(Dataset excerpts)
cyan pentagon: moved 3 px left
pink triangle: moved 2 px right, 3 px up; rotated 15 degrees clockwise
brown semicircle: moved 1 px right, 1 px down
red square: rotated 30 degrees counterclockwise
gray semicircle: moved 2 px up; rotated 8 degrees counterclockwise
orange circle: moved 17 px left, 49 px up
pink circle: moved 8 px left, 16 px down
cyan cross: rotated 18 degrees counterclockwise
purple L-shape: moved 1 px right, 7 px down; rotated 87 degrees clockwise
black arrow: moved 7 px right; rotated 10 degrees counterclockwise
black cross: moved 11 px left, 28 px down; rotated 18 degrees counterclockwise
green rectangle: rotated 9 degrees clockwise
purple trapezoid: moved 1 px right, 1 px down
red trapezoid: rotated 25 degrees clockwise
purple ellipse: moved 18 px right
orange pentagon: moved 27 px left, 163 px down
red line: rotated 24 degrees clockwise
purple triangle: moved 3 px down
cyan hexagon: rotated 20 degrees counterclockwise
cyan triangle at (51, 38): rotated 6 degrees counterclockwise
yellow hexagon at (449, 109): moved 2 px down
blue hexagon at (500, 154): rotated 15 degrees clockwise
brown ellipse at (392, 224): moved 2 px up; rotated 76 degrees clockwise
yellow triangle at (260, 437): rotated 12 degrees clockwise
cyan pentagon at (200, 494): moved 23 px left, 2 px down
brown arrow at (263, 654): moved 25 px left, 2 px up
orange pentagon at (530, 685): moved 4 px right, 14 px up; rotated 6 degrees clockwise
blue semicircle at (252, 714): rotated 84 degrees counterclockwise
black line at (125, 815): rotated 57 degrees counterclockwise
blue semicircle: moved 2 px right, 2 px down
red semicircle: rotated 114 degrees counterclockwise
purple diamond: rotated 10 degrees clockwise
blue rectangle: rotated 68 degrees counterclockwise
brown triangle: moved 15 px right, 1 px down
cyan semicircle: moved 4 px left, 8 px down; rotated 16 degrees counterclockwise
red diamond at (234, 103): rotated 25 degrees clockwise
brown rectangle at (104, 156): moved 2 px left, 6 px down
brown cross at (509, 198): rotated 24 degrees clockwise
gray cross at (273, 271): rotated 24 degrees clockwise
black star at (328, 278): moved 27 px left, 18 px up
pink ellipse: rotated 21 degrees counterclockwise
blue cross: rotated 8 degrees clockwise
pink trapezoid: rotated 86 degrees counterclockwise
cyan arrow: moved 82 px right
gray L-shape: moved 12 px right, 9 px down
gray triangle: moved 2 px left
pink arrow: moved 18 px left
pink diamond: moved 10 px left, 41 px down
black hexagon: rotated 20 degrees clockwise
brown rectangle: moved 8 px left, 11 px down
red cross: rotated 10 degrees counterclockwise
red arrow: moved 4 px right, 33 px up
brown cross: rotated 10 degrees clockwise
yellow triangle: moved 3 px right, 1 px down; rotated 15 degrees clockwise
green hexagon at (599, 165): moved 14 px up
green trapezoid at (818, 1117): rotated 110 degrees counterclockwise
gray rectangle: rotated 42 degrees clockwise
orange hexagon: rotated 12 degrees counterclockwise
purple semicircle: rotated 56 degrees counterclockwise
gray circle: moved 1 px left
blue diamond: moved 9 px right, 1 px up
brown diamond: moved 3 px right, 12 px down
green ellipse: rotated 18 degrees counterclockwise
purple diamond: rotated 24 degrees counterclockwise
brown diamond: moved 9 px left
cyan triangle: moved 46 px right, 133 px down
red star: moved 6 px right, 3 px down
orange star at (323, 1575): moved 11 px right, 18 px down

Exercise aim
Please copy every line of the listing above word for word, from first to last.

Result for this task
cyan pentagon: moved 3 px left
pink triangle: moved 2 px right, 3 px up; rotated 15 degrees clockwise
brown semicircle: moved 1 px right, 1 px down
red square: rotated 30 degrees counterclockwise
gray semicircle: moved 2 px up; rotated 8 degrees counterclockwise
orange circle: moved 17 px left, 49 px up
pink circle: moved 8 px left, 16 px down
cyan cross: rotated 18 degrees counterclockwise
purple L-shape: moved 1 px right, 7 px down; rotated 87 degrees clockwise
black arrow: moved 7 px right; rotated 10 degrees counterclockwise
black cross: moved 11 px left, 28 px down; rotated 18 degrees counterclockwise
green rectangle: rotated 9 degrees clockwise
purple trapezoid: moved 1 px right, 1 px down
red trapezoid: rotated 25 degrees clockwise
purple ellipse: moved 18 px right
orange pentagon: moved 27 px left, 163 px down
red line: rotated 24 degrees clockwise
purple triangle: moved 3 px down
cyan hexagon: rotated 20 degrees counterclockwise
cyan triangle at (51, 38): rotated 6 degrees counterclockwise
yellow hexagon at (449, 109): moved 2 px down
blue hexagon at (500, 154): rotated 15 degrees clockwise
brown ellipse at (392, 224): moved 2 px up; rotated 76 degrees clockwise
yellow triangle at (260, 437): rotated 12 degrees clockwise
cyan pentagon at (200, 494): moved 23 px left, 2 px down
brown arrow at (263, 654): moved 25 px left, 2 px up
orange pentagon at (530, 685): moved 4 px right, 14 px up; rotated 6 degrees clockwise
blue semicircle at (252, 714): rotated 84 degrees counterclockwise
black line at (125, 815): rotated 57 degrees counterclockwise
blue semicircle: moved 2 px right, 2 px down
red semicircle: rotated 114 degrees counterclockwise
purple diamond: rotated 10 degrees clockwise
blue rectangle: rotated 68 degrees counterclockwise
brown triangle: moved 15 px right, 1 px down
cyan semicircle: moved 4 px left, 8 px down; rotated 16 degrees counterclockwise
red diamond at (234, 103): rotated 25 degrees clockwise
brown rectangle at (104, 156): moved 2 px left, 6 px down
brown cross at (509, 198): rotated 24 degrees clockwise
gray cross at (273, 271): rotated 24 degrees clockwise
black star at (328, 278): moved 27 px left, 18 px up
pink ellipse: rotated 21 degrees counterclockwise
blue cross: rotated 8 degrees clockwise
pink trapezoid: rotated 86 degrees counterclockwise
cyan arrow: moved 82 px right
gray L-shape: moved 12 px right, 9 px down
gray triangle: moved 2 px left
pink arrow: moved 18 px left
pink diamond: moved 10 px left, 41 px down
black hexagon: rotated 20 degrees clockwise
brown rectangle: moved 8 px left, 11 px down
red cross: rotated 10 degrees counterclockwise
red arrow: moved 4 px right, 33 px up
brown cross: rotated 10 degrees clockwise
yellow triangle: moved 3 px right, 1 px down; rotated 15 degrees clockwise
green hexagon at (599, 165): moved 14 px up
green trapezoid at (818, 1117): rotated 110 degrees counterclockwise
gray rectangle: rotated 42 degrees clockwise
orange hexagon: rotated 12 degrees counterclockwise
purple semicircle: rotated 56 degrees counterclockwise
gray circle: moved 1 px left
blue diamond: moved 9 px right, 1 px up
brown diamond: moved 3 px right, 12 px down
green ellipse: rotated 18 degrees counterclockwise
purple diamond: rotated 24 degrees counterclockwise
brown diamond: moved 9 px left
cyan triangle: moved 46 px right, 133 px down
red star: moved 6 px right, 3 px down
orange star at (323, 1575): moved 11 px right, 18 px down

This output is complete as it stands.